Task: Your output must hold every entry exactly as written and none of the pictures.

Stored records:

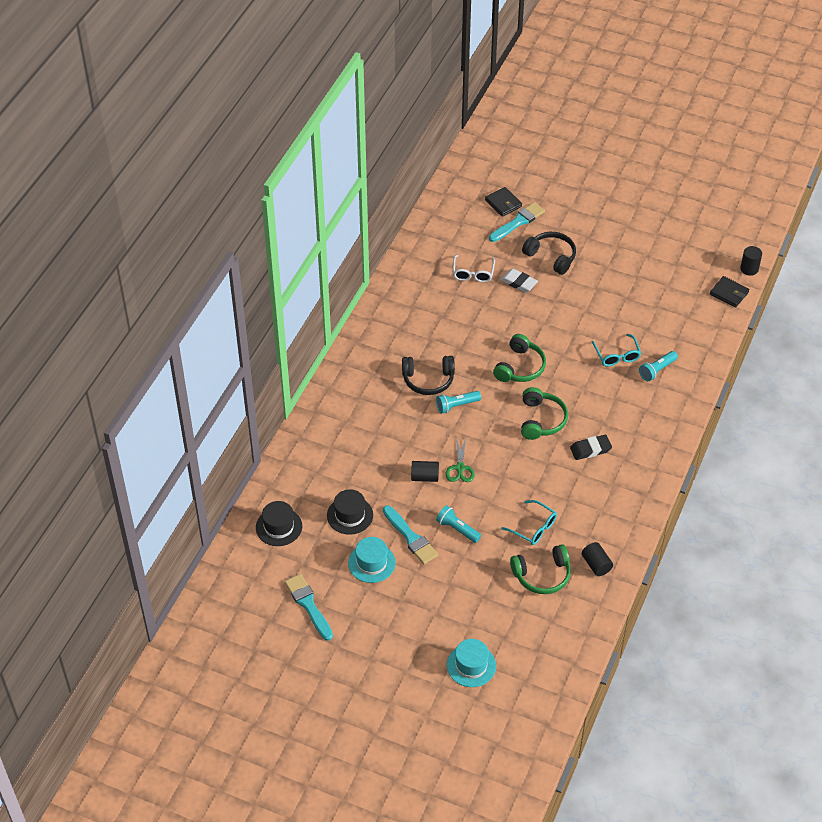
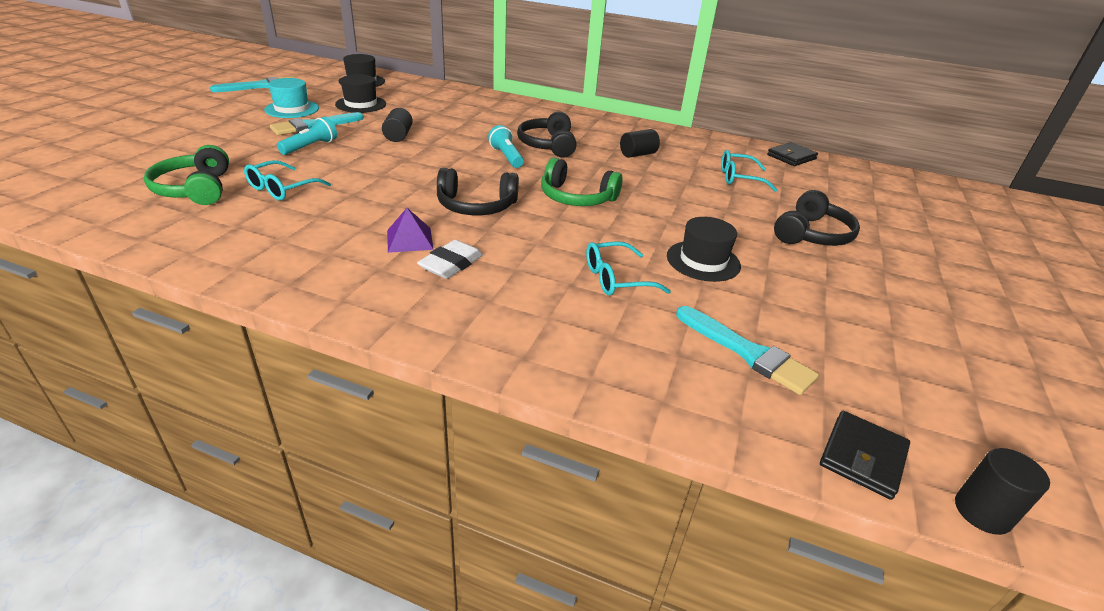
camera: 85 degrees right, 15 degrees down
green scissors [445,437,475,482] -> none
turquoise hat [447,639,496,687] -> none
white glasses [453,255,495,282] -> turquoise glasses [721,150,777,192]
black wallet [485,187,522,217] -> black wallet moved to [767,142,818,166]
turquoise brush [489,202,545,242] -> turquoise brush moved to [676,306,819,395]
white eraser [500,268,538,292] -> white eraser moved to [417,240,483,279]
green headphones [521,387,568,440] -> black headphones [437,168,519,215]
black eraser [570,435,612,460] -> purple pyramid [387,208,434,253]
black cylinder [582,542,613,576] -> black cylinder moved to [620,129,660,158]
turquoise flashlight [639,351,678,381] -> none
none -> black hat [667,217,741,282]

Completed exercise:
camera: 85 degrees right, 15 degrees down
green scissors [445,437,475,482] -> none
turquoise hat [447,639,496,687] -> none
white glasses [453,255,495,282] -> turquoise glasses [721,150,777,192]
black wallet [485,187,522,217] -> black wallet moved to [767,142,818,166]
turquoise brush [489,202,545,242] -> turquoise brush moved to [676,306,819,395]
white eraser [500,268,538,292] -> white eraser moved to [417,240,483,279]
green headphones [521,387,568,440] -> black headphones [437,168,519,215]
black eraser [570,435,612,460] -> purple pyramid [387,208,434,253]
black cylinder [582,542,613,576] -> black cylinder moved to [620,129,660,158]
turquoise flashlight [639,351,678,381] -> none
none -> black hat [667,217,741,282]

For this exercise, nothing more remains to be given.